--- THE RECORDS Enclosed Below ---
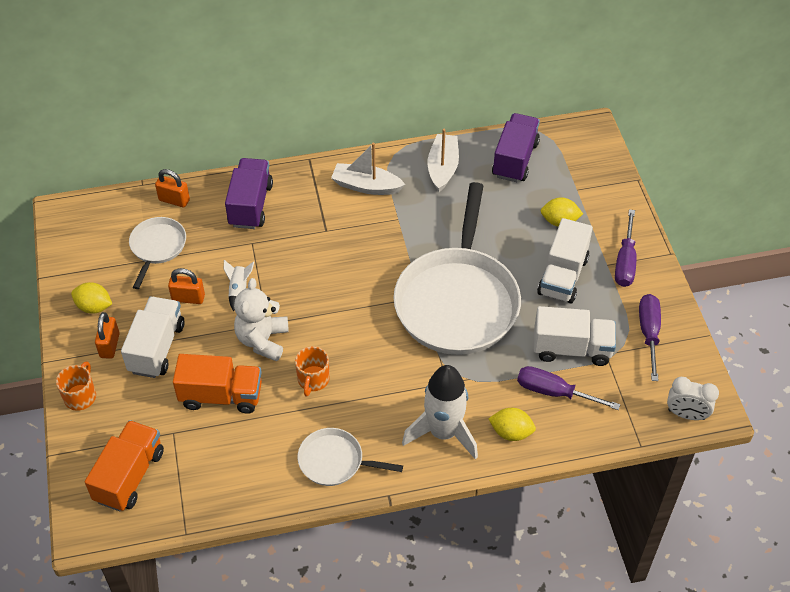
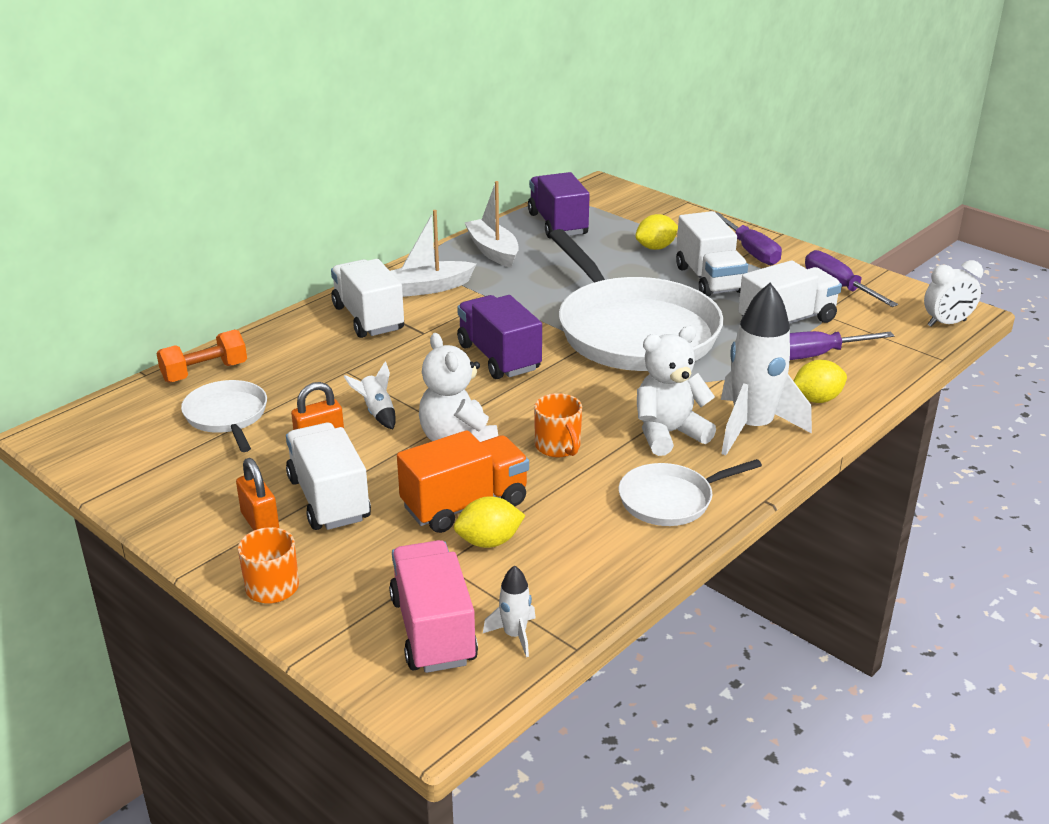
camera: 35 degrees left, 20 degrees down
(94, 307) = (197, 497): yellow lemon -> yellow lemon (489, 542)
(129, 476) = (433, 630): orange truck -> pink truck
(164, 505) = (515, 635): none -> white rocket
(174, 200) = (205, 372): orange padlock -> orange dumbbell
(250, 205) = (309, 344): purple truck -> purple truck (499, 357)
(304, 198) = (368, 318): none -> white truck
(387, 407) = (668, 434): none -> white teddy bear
--- End of Enclosed THE RECORDS ---
--- THE RECORDS Enclosed Below ---
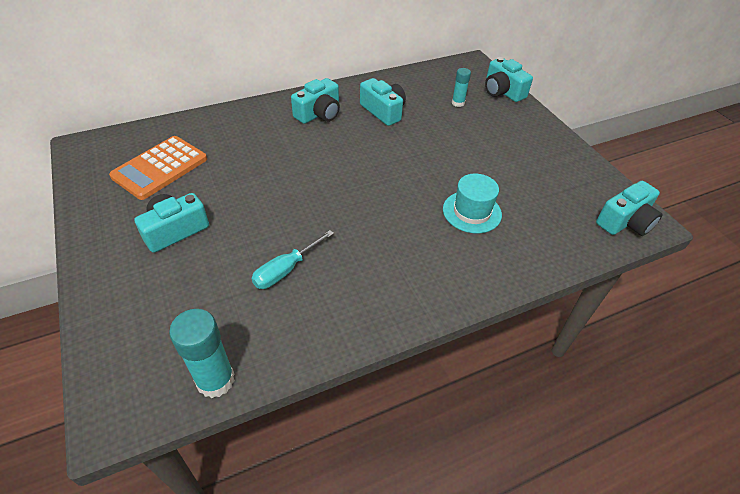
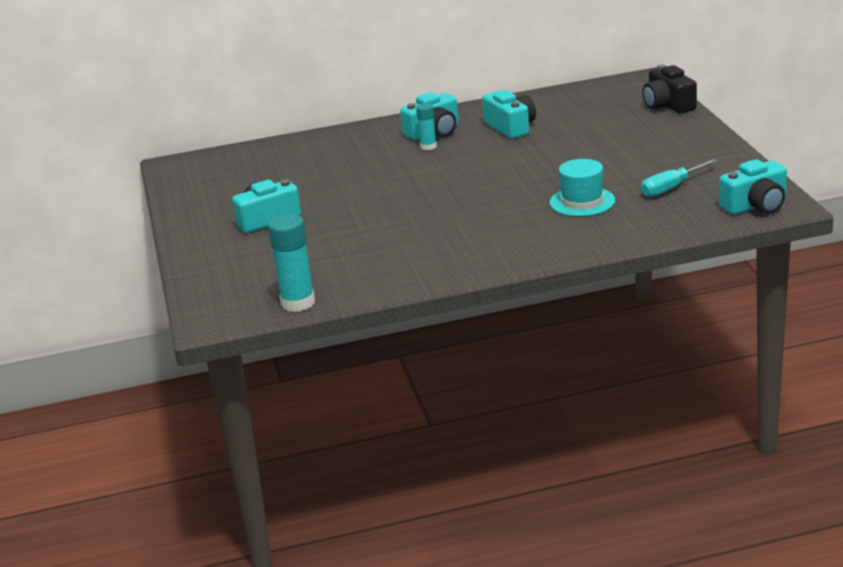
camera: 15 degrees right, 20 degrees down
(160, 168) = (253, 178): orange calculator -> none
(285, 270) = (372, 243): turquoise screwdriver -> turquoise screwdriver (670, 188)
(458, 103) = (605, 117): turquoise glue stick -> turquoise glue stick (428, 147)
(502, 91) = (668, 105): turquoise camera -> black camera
--- End of Enclosed THE RECORDS ---
--- THE RECORDS Enclosed Below ---
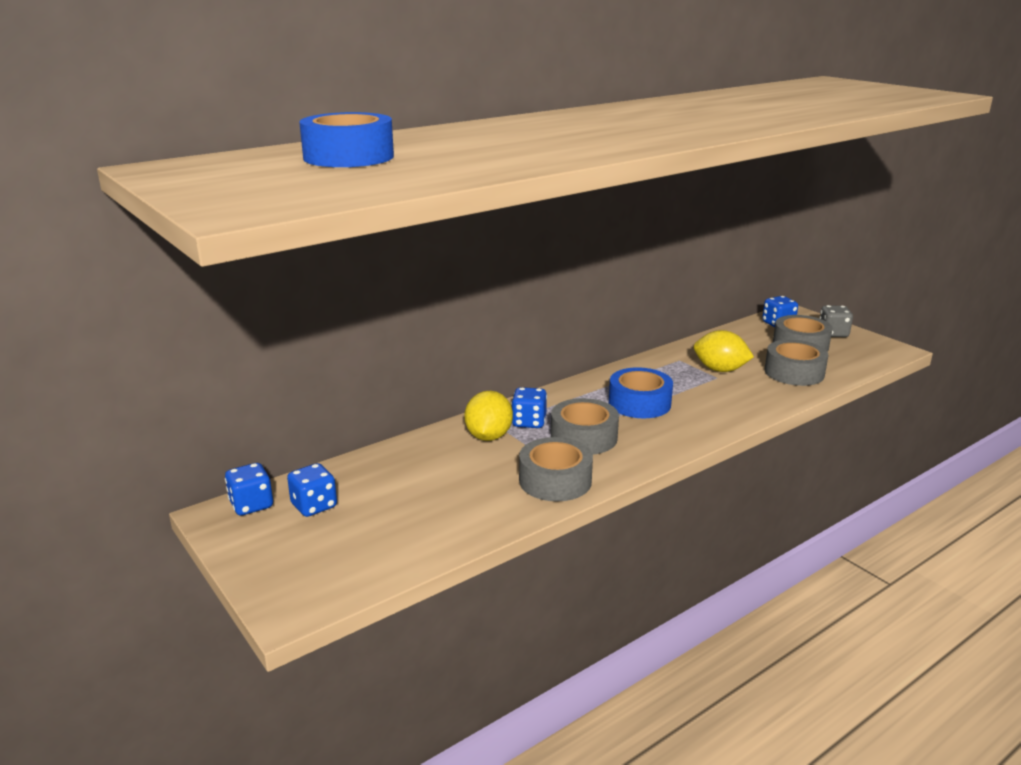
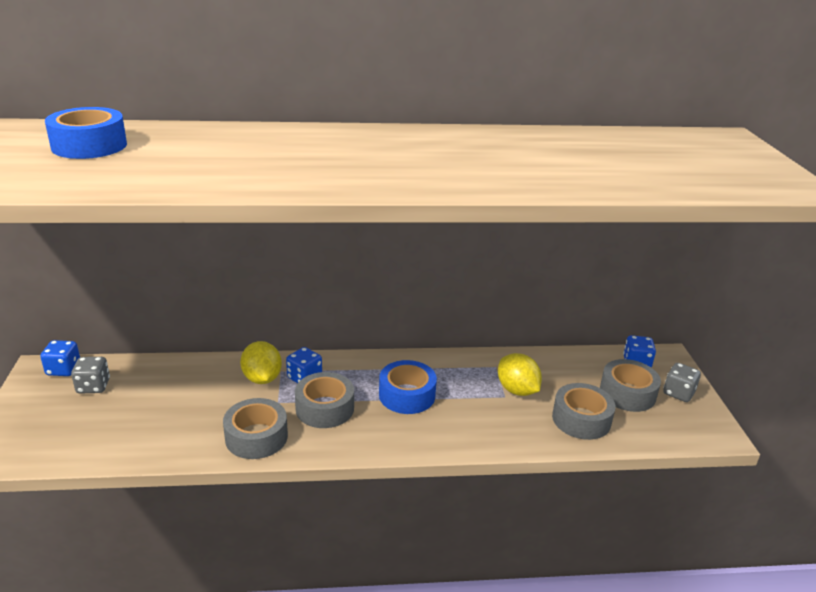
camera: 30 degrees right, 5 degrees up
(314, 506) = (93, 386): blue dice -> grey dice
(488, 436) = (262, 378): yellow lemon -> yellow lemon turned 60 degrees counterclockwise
--- End of Enclosed THE RECORDS ---
Beginning at the line with "(164, 505) = (515, 635): none -> white rocket" and stopping after the line with "(387, 407) = (668, 434): none", please write out every line of the data above exactly and nothing else.

**WORKED SOLUTION:**
(164, 505) = (515, 635): none -> white rocket
(174, 200) = (205, 372): orange padlock -> orange dumbbell
(250, 205) = (309, 344): purple truck -> purple truck (499, 357)
(304, 198) = (368, 318): none -> white truck
(387, 407) = (668, 434): none -> white teddy bear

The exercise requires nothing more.